> GOAL OF THE EXERCISE:
Return every line of the records that contains the string "alto".

[start of GIVEN RECORDS]

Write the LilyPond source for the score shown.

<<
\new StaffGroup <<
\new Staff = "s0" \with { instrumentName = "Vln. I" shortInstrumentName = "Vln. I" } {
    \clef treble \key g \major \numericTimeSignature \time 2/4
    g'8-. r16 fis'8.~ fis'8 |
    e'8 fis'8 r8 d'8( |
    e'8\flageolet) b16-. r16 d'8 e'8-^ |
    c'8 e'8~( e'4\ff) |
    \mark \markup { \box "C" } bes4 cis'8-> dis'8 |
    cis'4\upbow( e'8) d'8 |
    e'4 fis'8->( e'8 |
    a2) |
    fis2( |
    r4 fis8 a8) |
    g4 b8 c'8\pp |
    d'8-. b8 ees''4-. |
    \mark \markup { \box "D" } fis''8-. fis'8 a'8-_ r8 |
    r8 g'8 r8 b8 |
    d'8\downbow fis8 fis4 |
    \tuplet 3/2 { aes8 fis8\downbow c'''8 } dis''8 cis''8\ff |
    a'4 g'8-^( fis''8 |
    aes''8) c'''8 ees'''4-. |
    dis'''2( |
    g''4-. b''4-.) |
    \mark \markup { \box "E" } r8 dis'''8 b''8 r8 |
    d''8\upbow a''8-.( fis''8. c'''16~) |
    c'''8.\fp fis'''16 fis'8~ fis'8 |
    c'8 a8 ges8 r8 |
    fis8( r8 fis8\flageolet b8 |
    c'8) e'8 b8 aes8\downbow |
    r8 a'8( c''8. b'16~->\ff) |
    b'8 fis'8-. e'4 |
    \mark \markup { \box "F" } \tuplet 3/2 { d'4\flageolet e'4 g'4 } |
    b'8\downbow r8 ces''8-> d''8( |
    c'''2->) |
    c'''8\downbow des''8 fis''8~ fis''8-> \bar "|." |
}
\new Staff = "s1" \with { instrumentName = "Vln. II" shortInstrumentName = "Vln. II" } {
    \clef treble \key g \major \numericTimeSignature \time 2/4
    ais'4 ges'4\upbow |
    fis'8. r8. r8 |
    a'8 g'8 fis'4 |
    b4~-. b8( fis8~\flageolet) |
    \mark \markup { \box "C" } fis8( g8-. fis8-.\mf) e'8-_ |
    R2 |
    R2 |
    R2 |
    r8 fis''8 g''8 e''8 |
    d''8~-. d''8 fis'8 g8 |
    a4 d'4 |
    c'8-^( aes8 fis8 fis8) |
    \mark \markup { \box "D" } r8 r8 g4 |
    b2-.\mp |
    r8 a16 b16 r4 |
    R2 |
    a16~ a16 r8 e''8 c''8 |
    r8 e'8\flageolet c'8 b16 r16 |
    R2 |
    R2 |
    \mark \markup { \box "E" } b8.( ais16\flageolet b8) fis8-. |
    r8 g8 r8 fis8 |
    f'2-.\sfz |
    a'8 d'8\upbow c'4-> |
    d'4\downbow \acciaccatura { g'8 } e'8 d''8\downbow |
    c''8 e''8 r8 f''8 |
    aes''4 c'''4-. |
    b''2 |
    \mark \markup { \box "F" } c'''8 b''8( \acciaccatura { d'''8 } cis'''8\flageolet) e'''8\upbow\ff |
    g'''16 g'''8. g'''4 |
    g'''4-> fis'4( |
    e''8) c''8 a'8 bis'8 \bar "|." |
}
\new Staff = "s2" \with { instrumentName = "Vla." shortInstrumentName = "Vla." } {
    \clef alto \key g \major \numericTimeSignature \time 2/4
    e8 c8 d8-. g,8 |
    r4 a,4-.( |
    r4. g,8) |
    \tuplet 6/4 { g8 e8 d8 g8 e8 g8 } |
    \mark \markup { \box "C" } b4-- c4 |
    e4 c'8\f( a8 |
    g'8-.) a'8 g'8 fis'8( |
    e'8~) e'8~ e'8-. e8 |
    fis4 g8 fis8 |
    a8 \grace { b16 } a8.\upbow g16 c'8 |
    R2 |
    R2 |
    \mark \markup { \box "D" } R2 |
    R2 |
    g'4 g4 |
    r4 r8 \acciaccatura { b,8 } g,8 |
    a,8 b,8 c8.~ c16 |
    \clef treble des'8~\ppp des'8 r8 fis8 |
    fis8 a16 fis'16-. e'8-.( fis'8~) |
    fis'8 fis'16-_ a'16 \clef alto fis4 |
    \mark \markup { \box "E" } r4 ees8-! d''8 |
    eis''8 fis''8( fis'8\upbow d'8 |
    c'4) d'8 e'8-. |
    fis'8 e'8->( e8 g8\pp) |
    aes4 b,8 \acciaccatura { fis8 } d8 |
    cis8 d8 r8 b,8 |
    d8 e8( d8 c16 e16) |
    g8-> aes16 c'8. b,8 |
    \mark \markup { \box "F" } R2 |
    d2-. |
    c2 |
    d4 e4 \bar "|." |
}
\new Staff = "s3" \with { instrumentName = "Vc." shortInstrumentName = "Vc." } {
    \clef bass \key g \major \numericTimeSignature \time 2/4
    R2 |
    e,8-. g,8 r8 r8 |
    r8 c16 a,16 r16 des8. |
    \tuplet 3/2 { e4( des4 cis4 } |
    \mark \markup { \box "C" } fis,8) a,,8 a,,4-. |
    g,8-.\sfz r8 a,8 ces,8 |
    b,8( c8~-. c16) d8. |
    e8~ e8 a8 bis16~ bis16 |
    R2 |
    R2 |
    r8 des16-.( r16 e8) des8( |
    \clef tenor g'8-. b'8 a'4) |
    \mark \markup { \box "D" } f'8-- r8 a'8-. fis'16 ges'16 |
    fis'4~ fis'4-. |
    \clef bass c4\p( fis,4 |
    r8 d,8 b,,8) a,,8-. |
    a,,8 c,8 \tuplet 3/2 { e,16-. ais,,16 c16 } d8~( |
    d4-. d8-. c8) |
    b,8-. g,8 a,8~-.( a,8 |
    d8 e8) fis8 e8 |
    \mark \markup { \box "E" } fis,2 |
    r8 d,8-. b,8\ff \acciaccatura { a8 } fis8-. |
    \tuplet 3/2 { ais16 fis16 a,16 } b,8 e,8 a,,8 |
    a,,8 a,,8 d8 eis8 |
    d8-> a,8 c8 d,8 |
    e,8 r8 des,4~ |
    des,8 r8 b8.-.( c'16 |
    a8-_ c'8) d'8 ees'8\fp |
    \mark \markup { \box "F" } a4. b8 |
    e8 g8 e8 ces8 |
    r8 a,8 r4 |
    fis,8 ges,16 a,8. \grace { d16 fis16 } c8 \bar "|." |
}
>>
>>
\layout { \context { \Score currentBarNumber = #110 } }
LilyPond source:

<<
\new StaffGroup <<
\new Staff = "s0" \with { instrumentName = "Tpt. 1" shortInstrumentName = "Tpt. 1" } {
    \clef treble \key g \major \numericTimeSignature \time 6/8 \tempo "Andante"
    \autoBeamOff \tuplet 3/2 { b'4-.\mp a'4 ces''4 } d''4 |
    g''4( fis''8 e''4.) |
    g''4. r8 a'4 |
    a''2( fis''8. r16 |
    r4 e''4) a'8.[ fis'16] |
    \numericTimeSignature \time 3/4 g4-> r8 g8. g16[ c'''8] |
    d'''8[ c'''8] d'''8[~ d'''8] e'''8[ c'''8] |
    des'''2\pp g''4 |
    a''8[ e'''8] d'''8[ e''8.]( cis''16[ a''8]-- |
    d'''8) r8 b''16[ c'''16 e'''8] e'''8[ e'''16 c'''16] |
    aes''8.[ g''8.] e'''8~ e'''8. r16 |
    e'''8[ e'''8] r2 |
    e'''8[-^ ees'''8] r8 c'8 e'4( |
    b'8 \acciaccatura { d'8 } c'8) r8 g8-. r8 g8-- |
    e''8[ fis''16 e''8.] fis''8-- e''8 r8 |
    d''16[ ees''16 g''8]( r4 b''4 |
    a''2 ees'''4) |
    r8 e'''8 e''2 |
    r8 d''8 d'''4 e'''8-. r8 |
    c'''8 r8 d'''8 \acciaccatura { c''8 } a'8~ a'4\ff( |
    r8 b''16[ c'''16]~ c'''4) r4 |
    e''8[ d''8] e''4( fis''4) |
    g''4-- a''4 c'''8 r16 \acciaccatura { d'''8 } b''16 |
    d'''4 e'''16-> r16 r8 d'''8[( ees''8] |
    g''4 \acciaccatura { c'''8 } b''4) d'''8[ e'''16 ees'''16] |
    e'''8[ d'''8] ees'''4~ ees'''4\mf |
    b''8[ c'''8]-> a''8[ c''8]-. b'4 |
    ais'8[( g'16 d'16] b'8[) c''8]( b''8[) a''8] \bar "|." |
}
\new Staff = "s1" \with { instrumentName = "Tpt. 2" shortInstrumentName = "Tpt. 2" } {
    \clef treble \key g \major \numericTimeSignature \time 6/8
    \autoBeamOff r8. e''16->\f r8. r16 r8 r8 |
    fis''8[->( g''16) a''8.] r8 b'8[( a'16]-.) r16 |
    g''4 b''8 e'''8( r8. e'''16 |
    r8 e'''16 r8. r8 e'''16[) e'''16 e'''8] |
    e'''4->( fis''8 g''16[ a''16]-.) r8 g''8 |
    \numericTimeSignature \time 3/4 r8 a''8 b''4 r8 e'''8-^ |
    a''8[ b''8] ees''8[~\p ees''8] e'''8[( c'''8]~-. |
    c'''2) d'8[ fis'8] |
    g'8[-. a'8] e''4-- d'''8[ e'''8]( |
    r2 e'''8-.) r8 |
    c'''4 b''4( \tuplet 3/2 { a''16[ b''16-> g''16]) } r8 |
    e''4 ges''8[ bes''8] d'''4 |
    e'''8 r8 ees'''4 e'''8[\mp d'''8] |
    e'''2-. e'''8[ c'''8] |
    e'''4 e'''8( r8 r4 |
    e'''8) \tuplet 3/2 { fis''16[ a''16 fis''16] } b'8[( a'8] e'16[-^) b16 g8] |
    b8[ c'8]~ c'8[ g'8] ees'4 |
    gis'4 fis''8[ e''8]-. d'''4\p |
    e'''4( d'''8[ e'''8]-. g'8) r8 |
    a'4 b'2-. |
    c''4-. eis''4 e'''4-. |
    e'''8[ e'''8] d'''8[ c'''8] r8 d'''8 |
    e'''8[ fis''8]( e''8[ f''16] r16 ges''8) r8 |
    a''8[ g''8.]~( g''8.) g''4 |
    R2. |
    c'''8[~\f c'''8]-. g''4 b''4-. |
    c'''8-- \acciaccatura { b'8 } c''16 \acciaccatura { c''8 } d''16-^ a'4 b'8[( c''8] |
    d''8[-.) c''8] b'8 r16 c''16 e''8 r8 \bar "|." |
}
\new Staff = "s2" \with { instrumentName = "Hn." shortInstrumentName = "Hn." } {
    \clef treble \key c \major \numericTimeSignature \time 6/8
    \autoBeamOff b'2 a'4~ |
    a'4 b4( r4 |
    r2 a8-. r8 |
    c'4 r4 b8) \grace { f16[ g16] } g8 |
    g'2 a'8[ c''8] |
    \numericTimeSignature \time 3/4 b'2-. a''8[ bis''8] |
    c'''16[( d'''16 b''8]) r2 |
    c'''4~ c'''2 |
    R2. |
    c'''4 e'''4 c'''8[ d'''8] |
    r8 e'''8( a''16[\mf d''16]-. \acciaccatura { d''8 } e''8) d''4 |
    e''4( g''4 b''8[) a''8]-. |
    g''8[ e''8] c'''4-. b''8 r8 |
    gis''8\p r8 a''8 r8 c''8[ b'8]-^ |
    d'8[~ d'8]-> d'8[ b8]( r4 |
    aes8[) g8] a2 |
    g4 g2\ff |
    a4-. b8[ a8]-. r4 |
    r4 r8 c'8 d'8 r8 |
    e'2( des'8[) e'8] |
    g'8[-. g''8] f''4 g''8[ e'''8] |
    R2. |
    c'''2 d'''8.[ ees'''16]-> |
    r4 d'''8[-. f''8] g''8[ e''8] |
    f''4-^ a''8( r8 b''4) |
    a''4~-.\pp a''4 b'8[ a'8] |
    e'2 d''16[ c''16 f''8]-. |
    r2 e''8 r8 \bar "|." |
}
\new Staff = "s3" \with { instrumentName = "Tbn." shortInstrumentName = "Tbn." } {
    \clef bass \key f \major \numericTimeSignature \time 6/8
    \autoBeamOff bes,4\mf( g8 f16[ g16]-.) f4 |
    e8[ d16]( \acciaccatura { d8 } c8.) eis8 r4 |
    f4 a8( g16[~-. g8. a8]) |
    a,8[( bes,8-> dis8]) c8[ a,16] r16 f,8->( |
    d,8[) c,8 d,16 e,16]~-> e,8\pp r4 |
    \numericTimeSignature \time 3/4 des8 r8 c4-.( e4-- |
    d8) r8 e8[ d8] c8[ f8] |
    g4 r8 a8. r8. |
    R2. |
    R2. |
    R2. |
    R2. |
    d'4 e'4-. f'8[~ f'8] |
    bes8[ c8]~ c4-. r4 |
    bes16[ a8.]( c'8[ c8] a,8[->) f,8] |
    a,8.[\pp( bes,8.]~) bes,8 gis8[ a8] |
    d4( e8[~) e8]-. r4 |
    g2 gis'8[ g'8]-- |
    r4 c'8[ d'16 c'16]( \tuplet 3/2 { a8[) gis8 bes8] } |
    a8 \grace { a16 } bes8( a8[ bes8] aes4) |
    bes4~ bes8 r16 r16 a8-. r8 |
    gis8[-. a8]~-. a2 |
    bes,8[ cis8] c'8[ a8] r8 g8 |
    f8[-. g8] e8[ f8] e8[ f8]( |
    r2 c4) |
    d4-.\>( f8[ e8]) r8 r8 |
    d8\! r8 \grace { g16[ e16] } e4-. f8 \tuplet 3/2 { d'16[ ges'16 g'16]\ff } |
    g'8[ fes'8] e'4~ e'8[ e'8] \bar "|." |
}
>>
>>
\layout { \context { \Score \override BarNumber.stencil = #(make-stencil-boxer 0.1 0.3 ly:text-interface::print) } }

[end of GIVEN RECORDS]

> OUTPUT:
    \clef alto \key g \major \numericTimeSignature \time 2/4
    fis'8 fis'16-_ a'16 \clef alto fis4 |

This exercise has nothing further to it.